THE TASK
Below are records; how many of their lines contain "moved"? Give the number and no other words.

─── RECORD SET

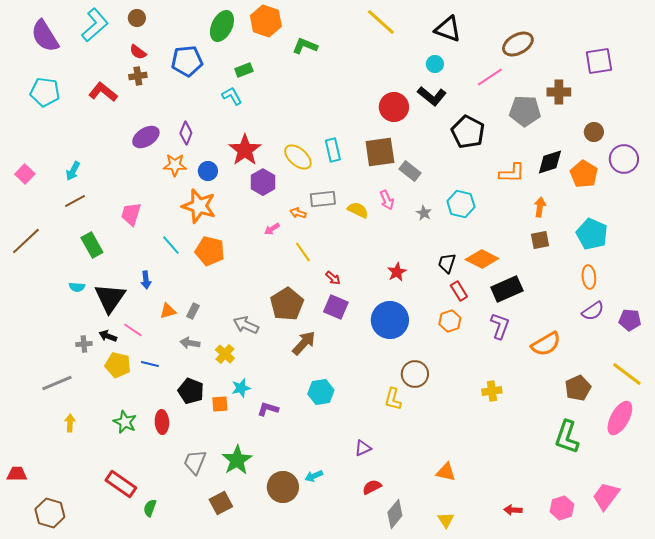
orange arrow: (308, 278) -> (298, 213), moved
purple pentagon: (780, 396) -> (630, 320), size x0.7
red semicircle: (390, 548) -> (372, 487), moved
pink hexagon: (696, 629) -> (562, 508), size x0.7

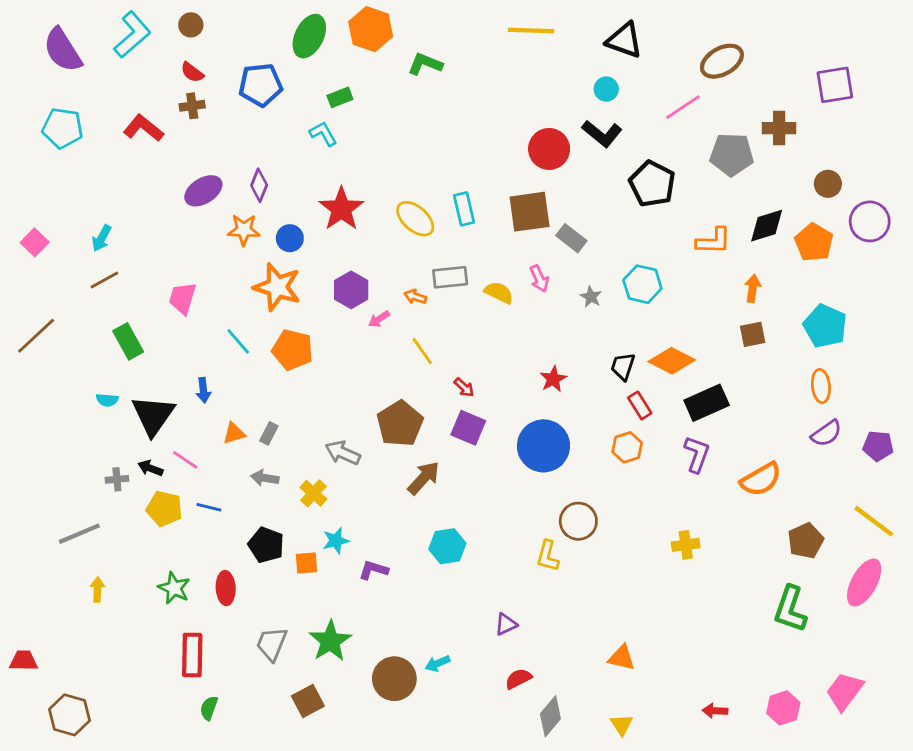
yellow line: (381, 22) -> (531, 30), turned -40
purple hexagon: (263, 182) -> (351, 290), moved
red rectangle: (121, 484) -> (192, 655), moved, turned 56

──────

RESULT FOR THIS EXERCISE
4